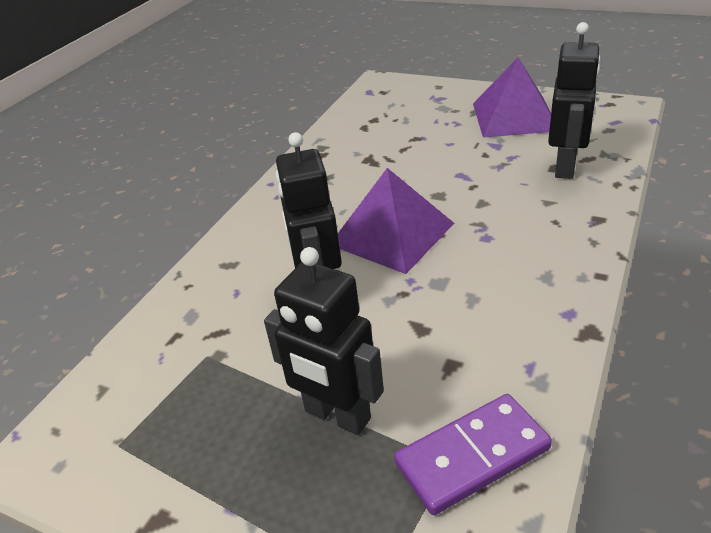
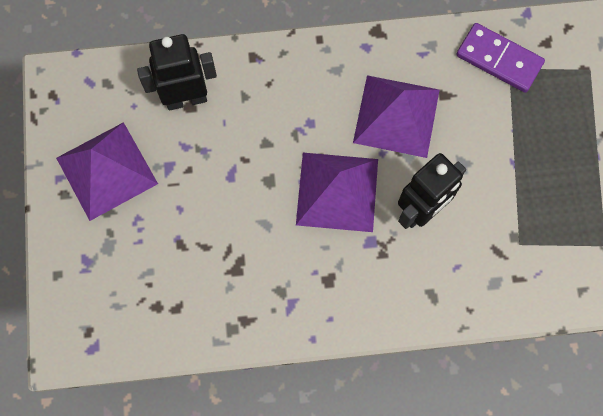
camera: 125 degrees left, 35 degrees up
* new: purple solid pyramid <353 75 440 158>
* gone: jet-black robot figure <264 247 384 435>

WHAT IS REQUIRED:
Please reproduce the data above word for word, skipping all images.

OUTPUT FOR THIS TASK:
camera: 125 degrees left, 35 degrees up
* new: purple solid pyramid <353 75 440 158>
* gone: jet-black robot figure <264 247 384 435>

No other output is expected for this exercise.